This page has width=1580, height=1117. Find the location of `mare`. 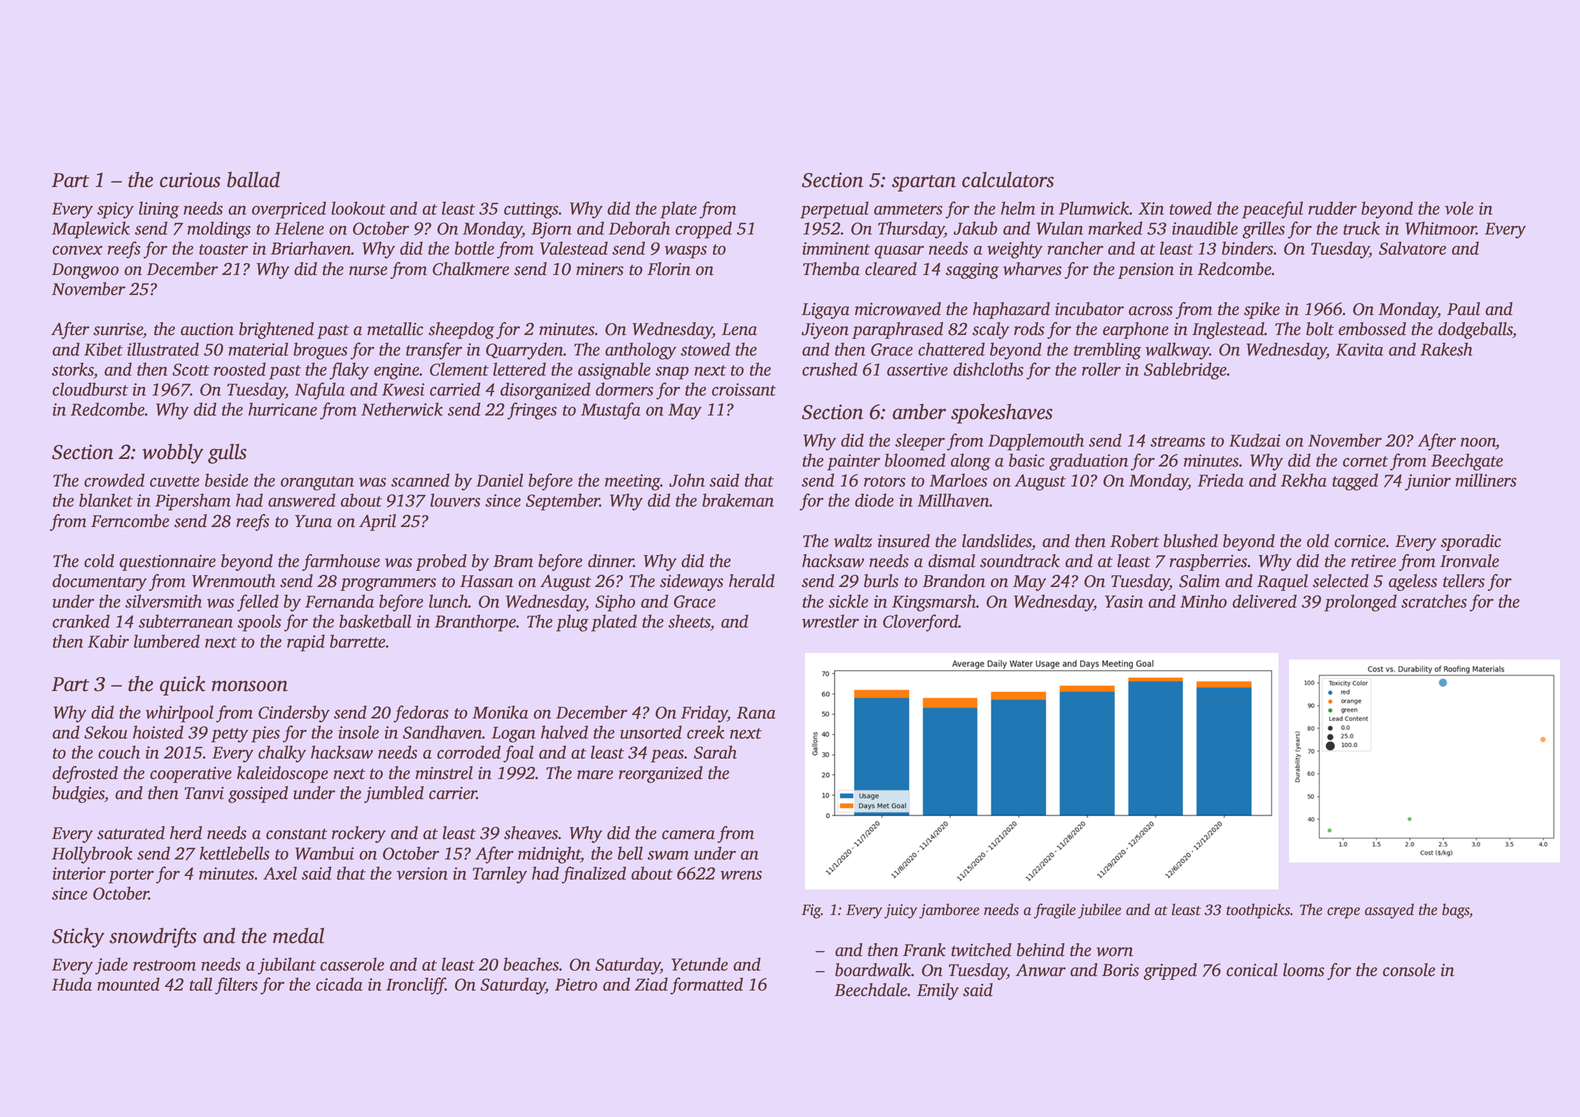

mare is located at coordinates (595, 775).
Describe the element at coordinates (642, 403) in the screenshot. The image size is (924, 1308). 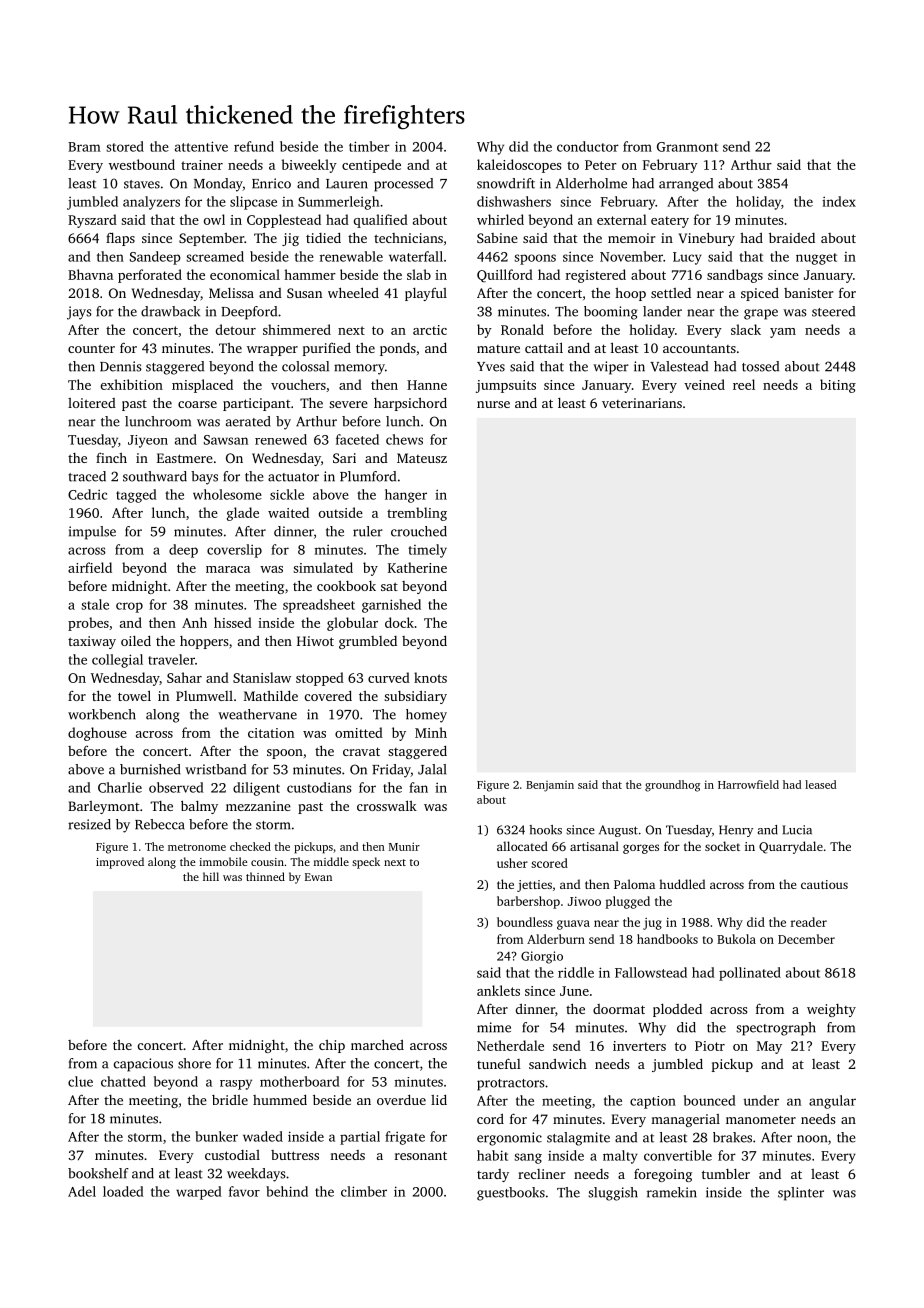
I see `veterinarians` at that location.
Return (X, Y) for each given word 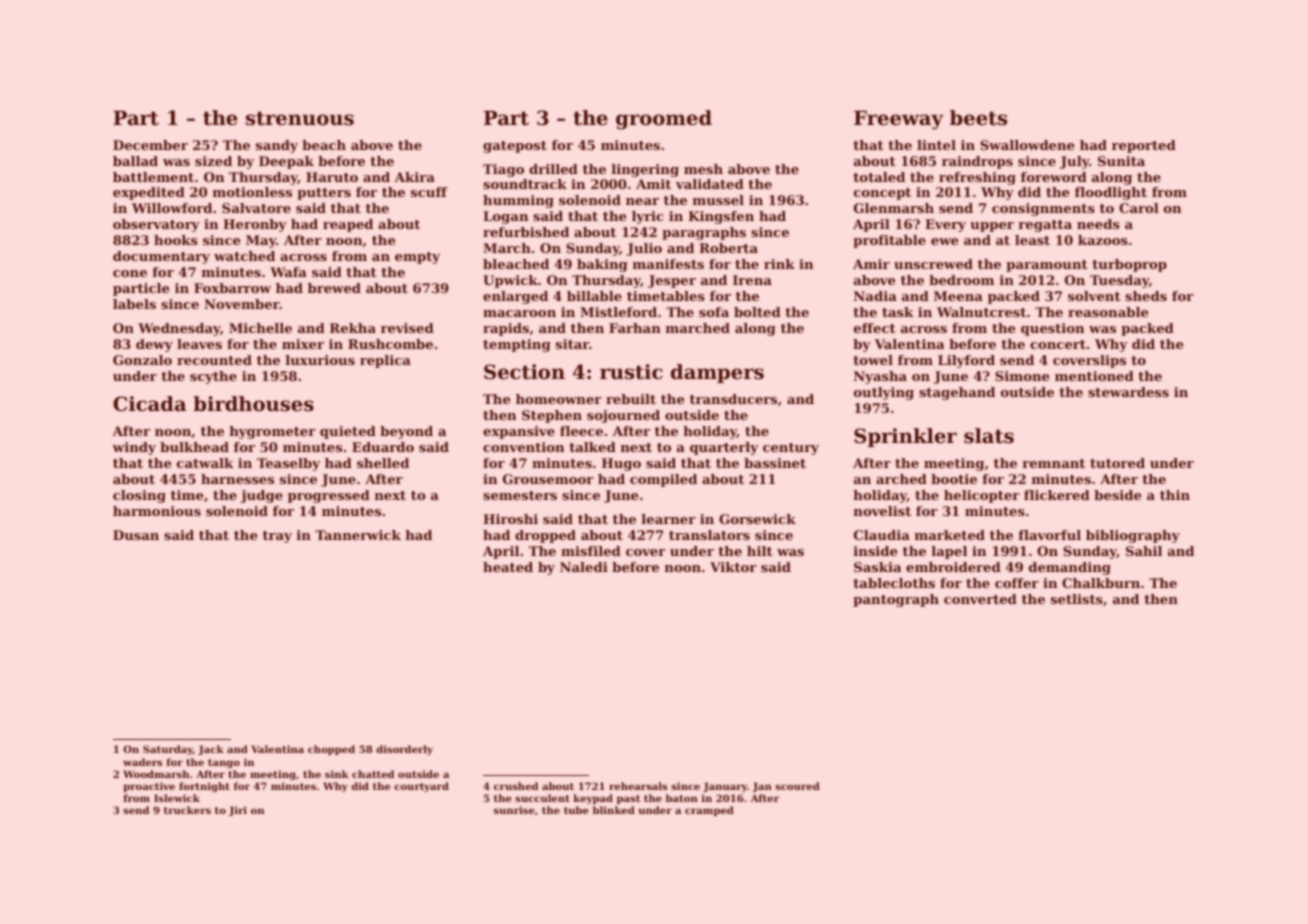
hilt (760, 551)
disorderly (404, 750)
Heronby (255, 225)
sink (337, 774)
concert (1058, 344)
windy (134, 448)
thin (1175, 495)
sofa (714, 312)
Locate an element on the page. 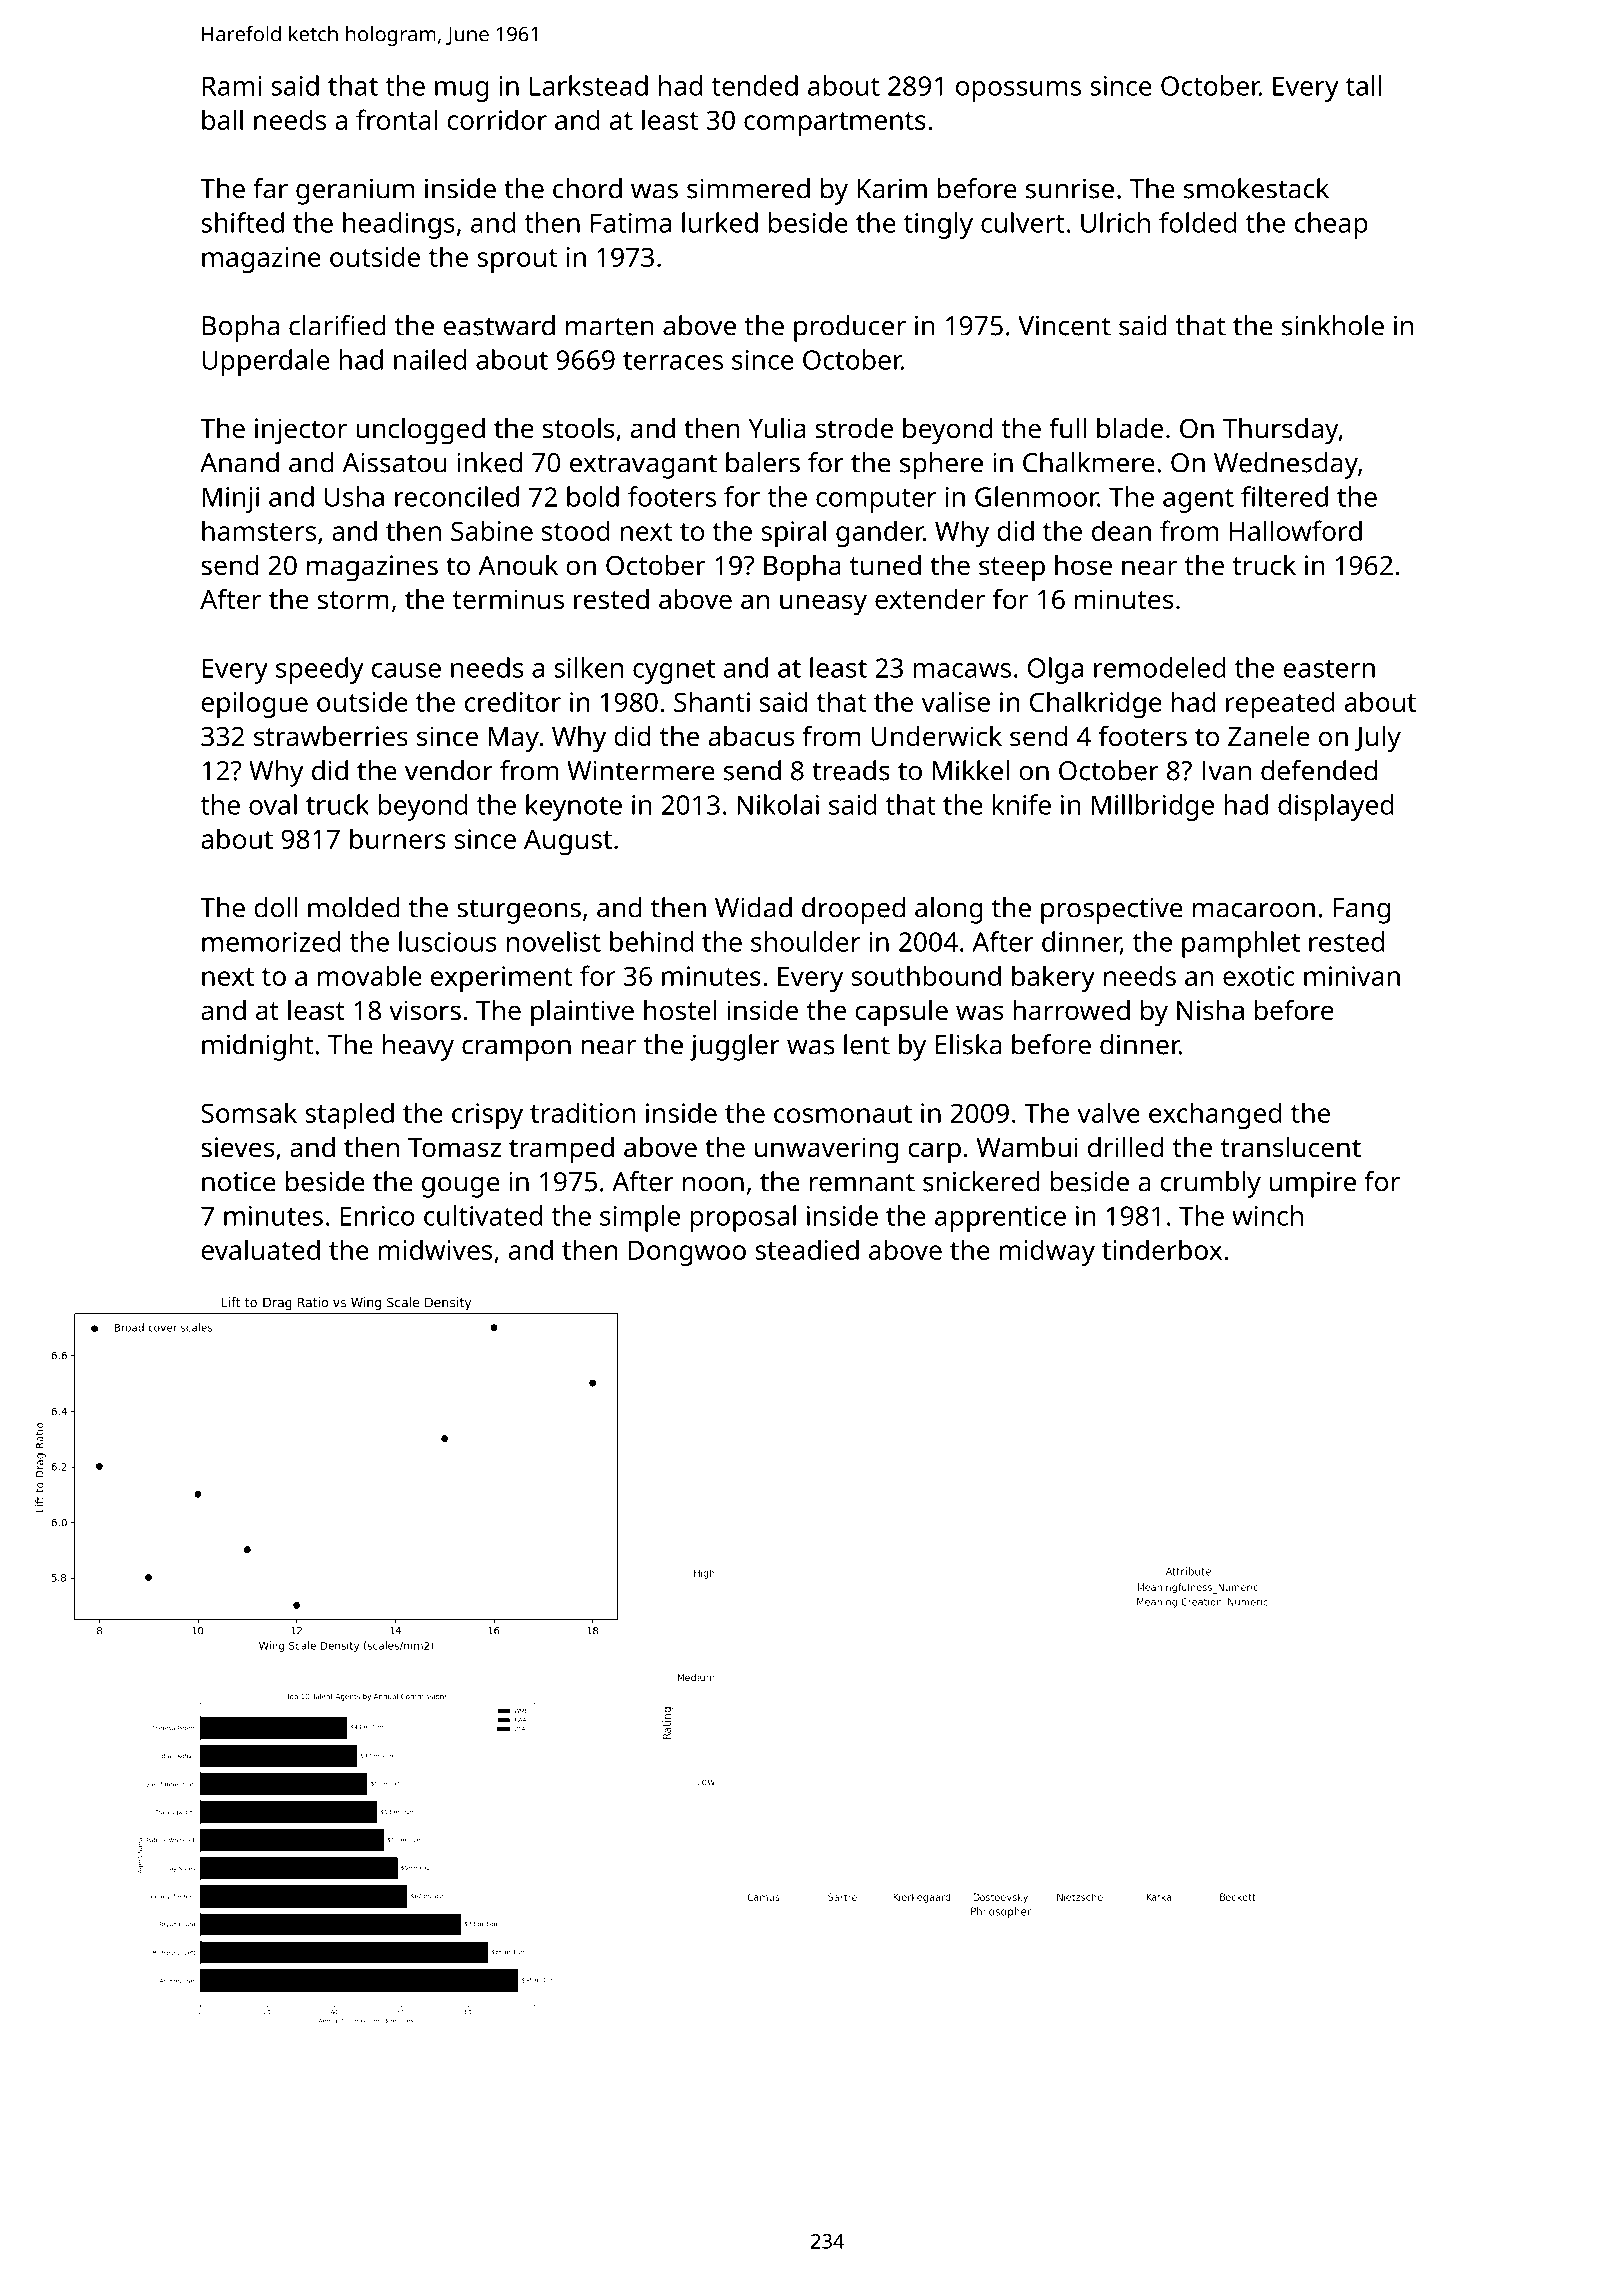 This document has height=2292, width=1620. producer is located at coordinates (850, 328).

_Task goal_. Rewrite the rows from the beginning through the line containing "at that location.", inclusive, with "screenshot" changed to "page" and nothing else altered. Leave the pictures out of your answer.

_Written answer_.
This page has width=1580, height=1117. Find the location of `mare`. 

mare is located at coordinates (595, 775).
Describe the element at coordinates (642, 403) in the page. The image size is (924, 1308). 
I see `veterinarians` at that location.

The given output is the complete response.